··· TASK DATA ···
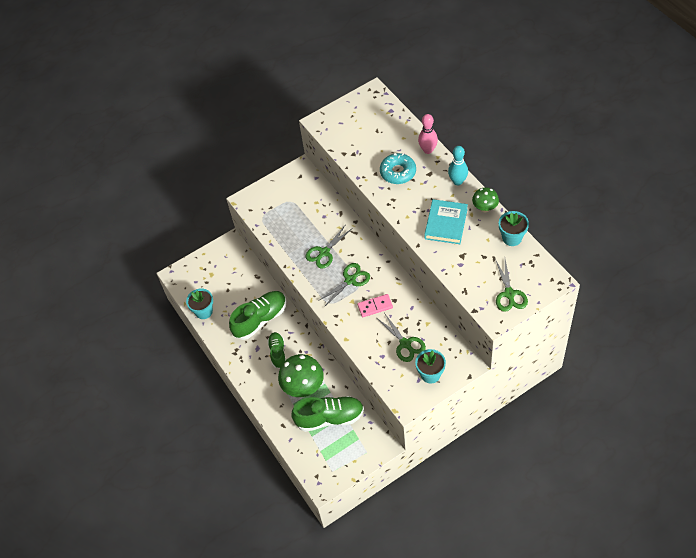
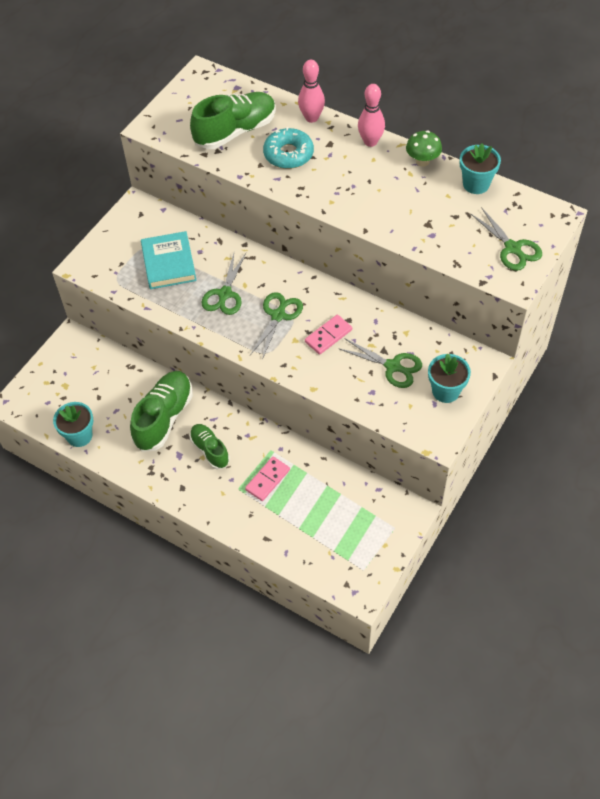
camera: 30 degrees left, 0 degrees up
(303, 387) = (267, 480): green mushroom -> pink domino
(329, 418) = (323, 504): green shoe -> green shoe (235, 131)
(446, 224) = (385, 194): turquoise book -> turquoise book (169, 263)
(458, 181) = (370, 142): turquoise bowling pin -> pink bowling pin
···
PROMPT ::
Give again, exactly, every line from the one holding "(303, 387) = (267, 480): green" to the last line of the data.

RESPONSE TO THIS TASK ::
(303, 387) = (267, 480): green mushroom -> pink domino
(329, 418) = (323, 504): green shoe -> green shoe (235, 131)
(446, 224) = (385, 194): turquoise book -> turquoise book (169, 263)
(458, 181) = (370, 142): turquoise bowling pin -> pink bowling pin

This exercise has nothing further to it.